Problem description
When you copy the material below, keep every line exact and omit the pictures.

Dataset section
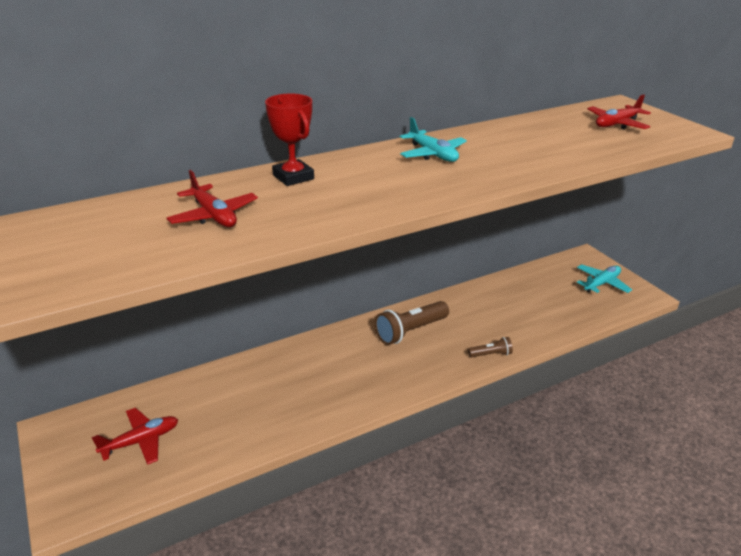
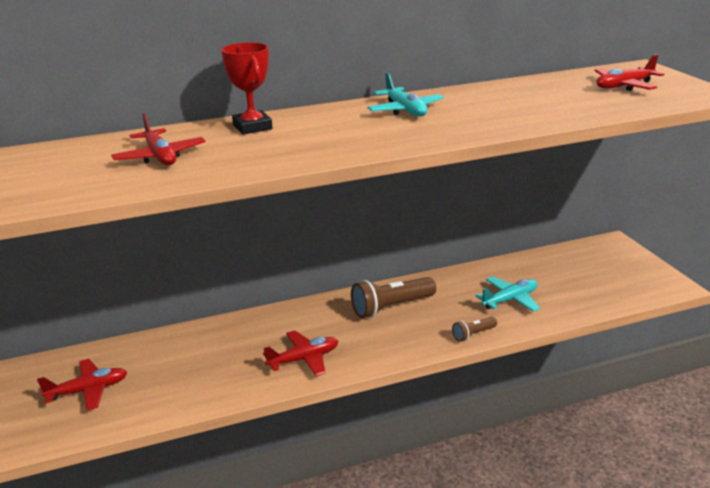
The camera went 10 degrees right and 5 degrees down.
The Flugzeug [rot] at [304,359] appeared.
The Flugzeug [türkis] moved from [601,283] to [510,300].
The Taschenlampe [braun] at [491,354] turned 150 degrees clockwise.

Answer below
The camera went 10 degrees right and 5 degrees down.
The Flugzeug [rot] at [304,359] appeared.
The Flugzeug [türkis] moved from [601,283] to [510,300].
The Taschenlampe [braun] at [491,354] turned 150 degrees clockwise.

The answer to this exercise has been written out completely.